### Instructions for the task
Note each line in the data holding the string "first" and report it.

### Data for analysis
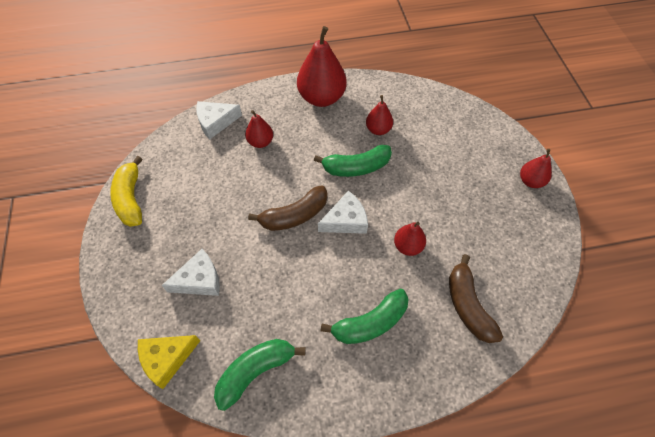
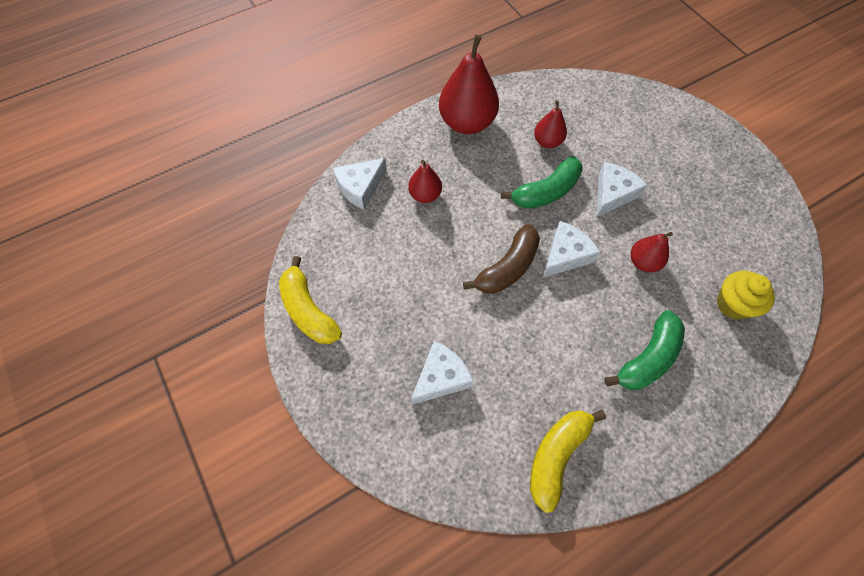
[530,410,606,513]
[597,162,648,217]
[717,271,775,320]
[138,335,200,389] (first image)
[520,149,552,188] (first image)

### Answer section
[138,335,200,389] (first image)
[520,149,552,188] (first image)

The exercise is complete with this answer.